> **Raw records**

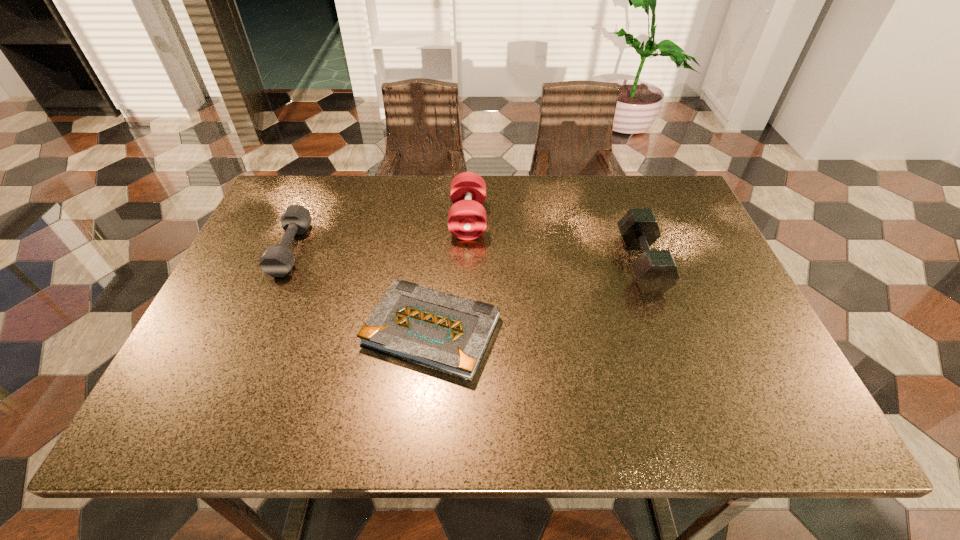
Locate which object ranks third in proximity to the second dumbbell from right to left. Please provide its 2D coordinates. Your answer should be formatted as a tuple, i.e. [(x, y)], where the tuple contains the x and y coordinates of a point satisfying the conditions above.

[(277, 260)]

Select which object is the second closest to the second dumbbell from right to left. Please provide its 2D coordinates. Your answer should be formatted as a tuple, i.e. [(x, y)], where the tuple contains the x and y coordinates of a point satisfying the conditions above.

[(656, 272)]

At what (x,y) coordinates should I click in order to perform the action: click on dumbbell that stands as the closest to the shortest dumbbell. Please return your answer as a coordinate pair (x, y). Looking at the image, I should click on (467, 220).

Identify which dumbbell is the second closest to the shortest dumbbell. Please provide its 2D coordinates. Your answer should be formatted as a tuple, i.e. [(x, y)], where the tuple contains the x and y coordinates of a point satisfying the conditions above.

[(656, 272)]

Find the location of `free point that satisfies the following two spatial constraints: 1. on the back side of the notebook; 2. on the right side of the second dumbbell from right to left`. free point that satisfies the following two spatial constraints: 1. on the back side of the notebook; 2. on the right side of the second dumbbell from right to left is located at coordinates (443, 220).

Image resolution: width=960 pixels, height=540 pixels. What are the coordinates of `blank space that satisfies the following two spatial constraints: 1. on the back side of the shortest object; 2. on the right side of the rightmost object` in the screenshot? It's located at (438, 264).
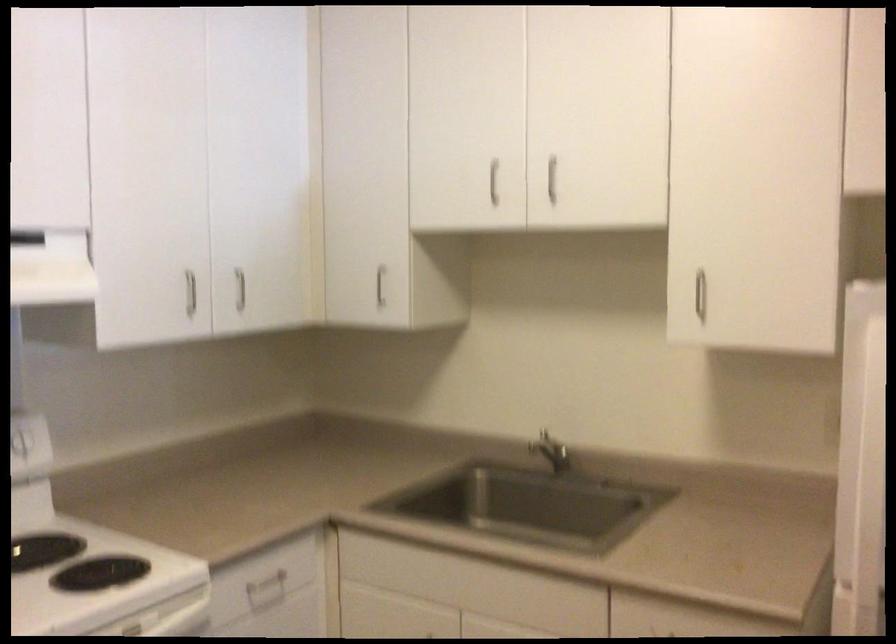
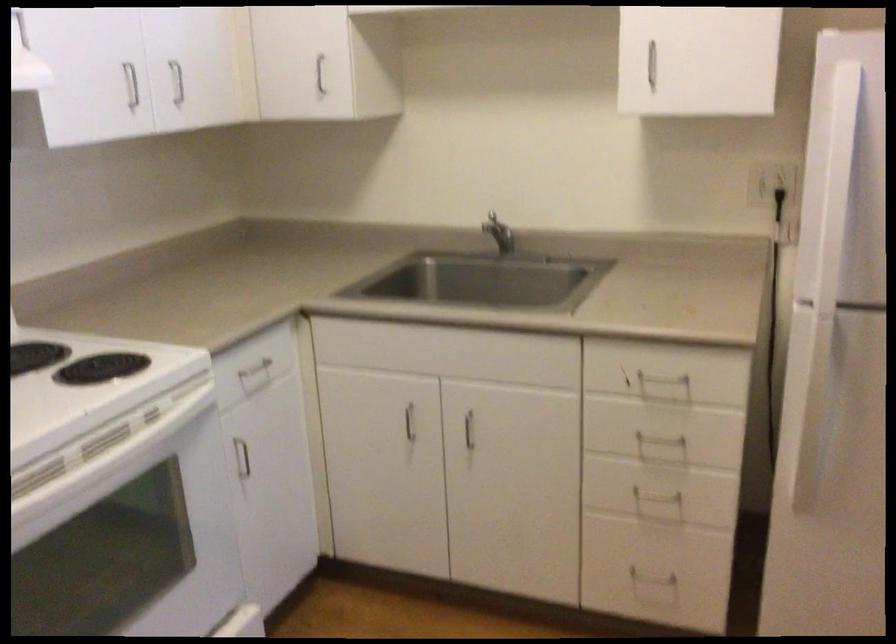
In the second image, find the point that corresponds to pixel 382 283 in the first image.

(319, 75)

> **Written instruction**
Copy all of the records above word for word, leaving out the pictures.

> **Answer**
Locate which object ranks third in proximity to the second dumbbell from right to left. Please provide its 2D coordinates. Your answer should be formatted as a tuple, i.e. [(x, y)], where the tuple contains the x and y coordinates of a point satisfying the conditions above.

[(277, 260)]

Select which object is the second closest to the second dumbbell from right to left. Please provide its 2D coordinates. Your answer should be formatted as a tuple, i.e. [(x, y)], where the tuple contains the x and y coordinates of a point satisfying the conditions above.

[(656, 272)]

At what (x,y) coordinates should I click in order to perform the action: click on dumbbell that stands as the closest to the shortest dumbbell. Please return your answer as a coordinate pair (x, y). Looking at the image, I should click on (467, 220).

Identify which dumbbell is the second closest to the shortest dumbbell. Please provide its 2D coordinates. Your answer should be formatted as a tuple, i.e. [(x, y)], where the tuple contains the x and y coordinates of a point satisfying the conditions above.

[(656, 272)]

Find the location of `free point that satisfies the following two spatial constraints: 1. on the back side of the notebook; 2. on the right side of the second dumbbell from right to left`. free point that satisfies the following two spatial constraints: 1. on the back side of the notebook; 2. on the right side of the second dumbbell from right to left is located at coordinates (443, 220).

Image resolution: width=960 pixels, height=540 pixels. What are the coordinates of `blank space that satisfies the following two spatial constraints: 1. on the back side of the shortest object; 2. on the right side of the rightmost object` in the screenshot? It's located at (438, 264).
In the second image, find the point that corresponds to pixel 382 283 in the first image.

(319, 75)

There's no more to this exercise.